((

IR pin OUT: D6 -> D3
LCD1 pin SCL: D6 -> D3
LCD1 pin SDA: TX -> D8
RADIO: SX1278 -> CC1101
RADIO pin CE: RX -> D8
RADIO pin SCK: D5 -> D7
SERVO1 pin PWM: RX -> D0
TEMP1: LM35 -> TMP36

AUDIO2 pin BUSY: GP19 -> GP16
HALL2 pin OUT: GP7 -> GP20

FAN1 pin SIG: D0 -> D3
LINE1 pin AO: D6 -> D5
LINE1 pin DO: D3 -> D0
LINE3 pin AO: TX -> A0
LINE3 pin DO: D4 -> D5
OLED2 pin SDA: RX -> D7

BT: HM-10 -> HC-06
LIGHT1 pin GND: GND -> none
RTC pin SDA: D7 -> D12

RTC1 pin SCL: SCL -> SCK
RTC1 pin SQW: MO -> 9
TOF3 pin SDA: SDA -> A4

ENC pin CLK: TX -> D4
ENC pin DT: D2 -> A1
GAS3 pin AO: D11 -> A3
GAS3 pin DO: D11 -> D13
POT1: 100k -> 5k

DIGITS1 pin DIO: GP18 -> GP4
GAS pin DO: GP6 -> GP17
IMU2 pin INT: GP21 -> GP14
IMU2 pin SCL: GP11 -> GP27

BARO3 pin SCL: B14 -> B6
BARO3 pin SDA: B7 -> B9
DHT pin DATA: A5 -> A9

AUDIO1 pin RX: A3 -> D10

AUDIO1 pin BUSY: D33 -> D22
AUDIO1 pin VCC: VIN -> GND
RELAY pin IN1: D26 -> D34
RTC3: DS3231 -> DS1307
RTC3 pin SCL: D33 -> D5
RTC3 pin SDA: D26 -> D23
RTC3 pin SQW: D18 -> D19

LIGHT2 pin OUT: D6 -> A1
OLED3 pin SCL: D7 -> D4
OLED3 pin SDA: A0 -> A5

))

» **Your instructions**: Starting at the top of the records, copy every line exactly.

» **Solution to this exercise**:
IR pin OUT: D6 -> D3
LCD1 pin SCL: D6 -> D3
LCD1 pin SDA: TX -> D8
RADIO: SX1278 -> CC1101
RADIO pin CE: RX -> D8
RADIO pin SCK: D5 -> D7
SERVO1 pin PWM: RX -> D0
TEMP1: LM35 -> TMP36

AUDIO2 pin BUSY: GP19 -> GP16
HALL2 pin OUT: GP7 -> GP20

FAN1 pin SIG: D0 -> D3
LINE1 pin AO: D6 -> D5
LINE1 pin DO: D3 -> D0
LINE3 pin AO: TX -> A0
LINE3 pin DO: D4 -> D5
OLED2 pin SDA: RX -> D7

BT: HM-10 -> HC-06
LIGHT1 pin GND: GND -> none
RTC pin SDA: D7 -> D12

RTC1 pin SCL: SCL -> SCK
RTC1 pin SQW: MO -> 9
TOF3 pin SDA: SDA -> A4

ENC pin CLK: TX -> D4
ENC pin DT: D2 -> A1
GAS3 pin AO: D11 -> A3
GAS3 pin DO: D11 -> D13
POT1: 100k -> 5k

DIGITS1 pin DIO: GP18 -> GP4
GAS pin DO: GP6 -> GP17
IMU2 pin INT: GP21 -> GP14
IMU2 pin SCL: GP11 -> GP27

BARO3 pin SCL: B14 -> B6
BARO3 pin SDA: B7 -> B9
DHT pin DATA: A5 -> A9

AUDIO1 pin RX: A3 -> D10

AUDIO1 pin BUSY: D33 -> D22
AUDIO1 pin VCC: VIN -> GND
RELAY pin IN1: D26 -> D34
RTC3: DS3231 -> DS1307
RTC3 pin SCL: D33 -> D5
RTC3 pin SDA: D26 -> D23
RTC3 pin SQW: D18 -> D19

LIGHT2 pin OUT: D6 -> A1
OLED3 pin SCL: D7 -> D4
OLED3 pin SDA: A0 -> A5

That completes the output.